[Data in this exercise]

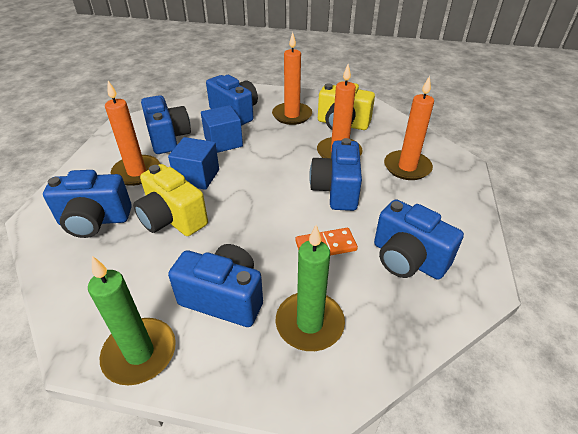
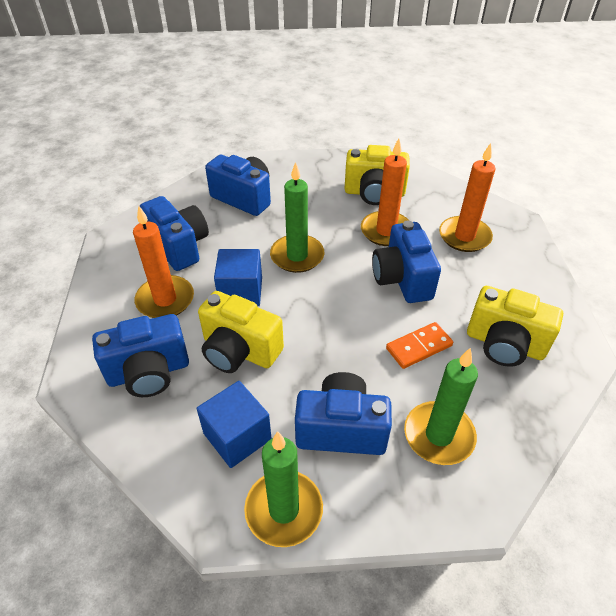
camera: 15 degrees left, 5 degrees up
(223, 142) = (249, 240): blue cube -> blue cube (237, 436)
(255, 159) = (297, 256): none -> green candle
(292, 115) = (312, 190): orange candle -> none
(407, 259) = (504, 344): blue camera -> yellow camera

[/Data in this exercise]
[Data in this exercise]

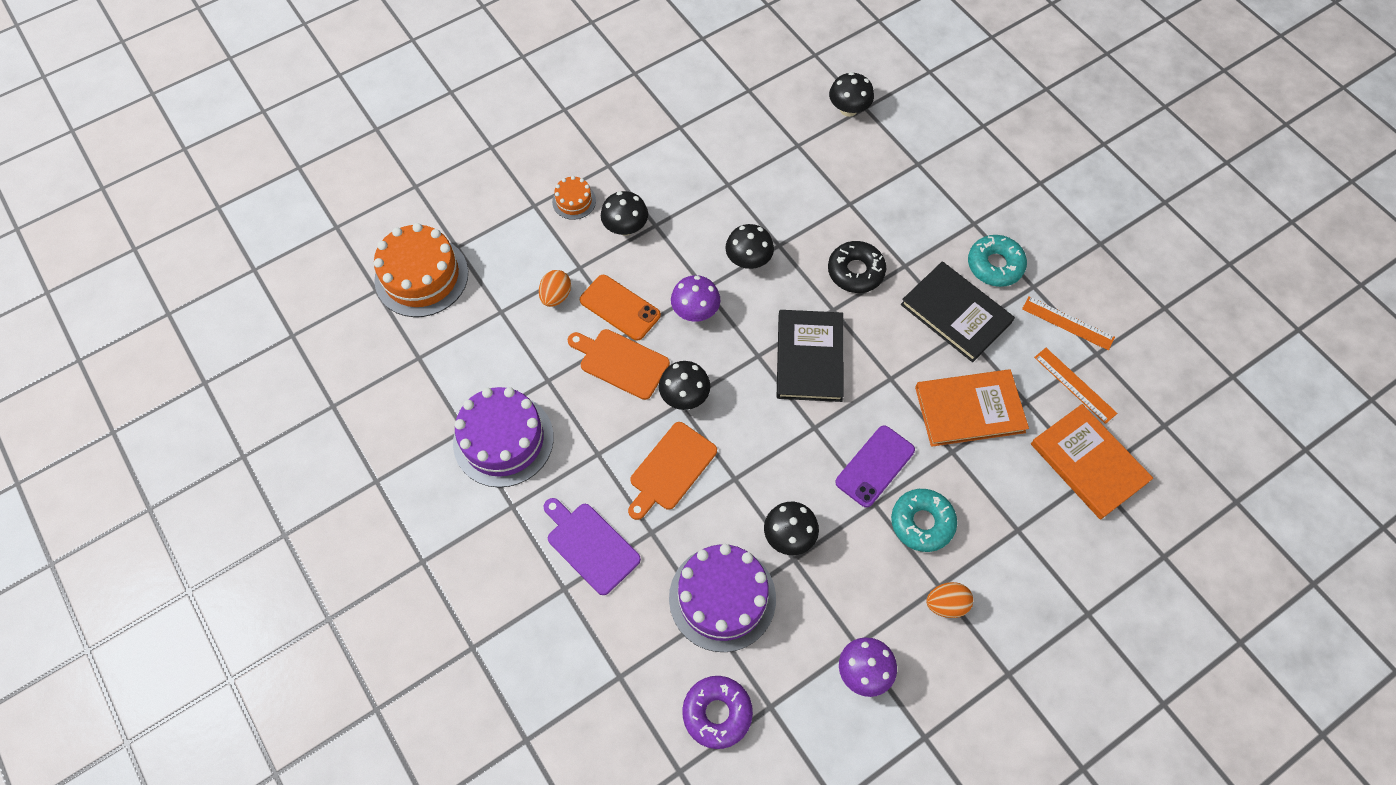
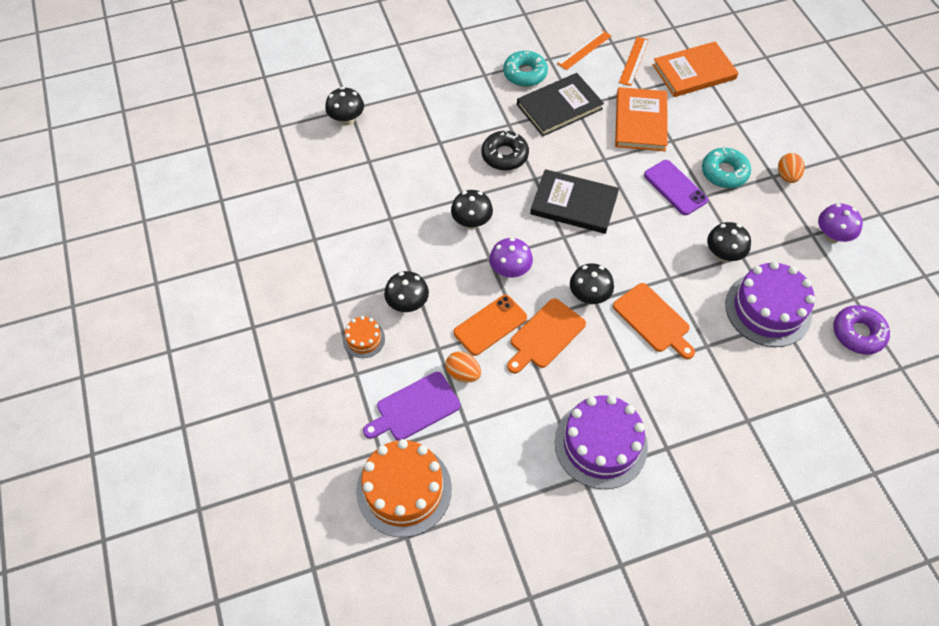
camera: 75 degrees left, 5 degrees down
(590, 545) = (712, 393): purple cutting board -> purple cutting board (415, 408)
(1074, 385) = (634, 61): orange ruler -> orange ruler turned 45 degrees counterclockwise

[/Data in this exercise]

Aim of the task:
Using the data above, extract exactly the lines from the one that holds "(590, 545) = (712, 393): purple" to the one that holds "(1074, 385) = (634, 61): orange", both ends included, and no others.

Exercise solution:
(590, 545) = (712, 393): purple cutting board -> purple cutting board (415, 408)
(1074, 385) = (634, 61): orange ruler -> orange ruler turned 45 degrees counterclockwise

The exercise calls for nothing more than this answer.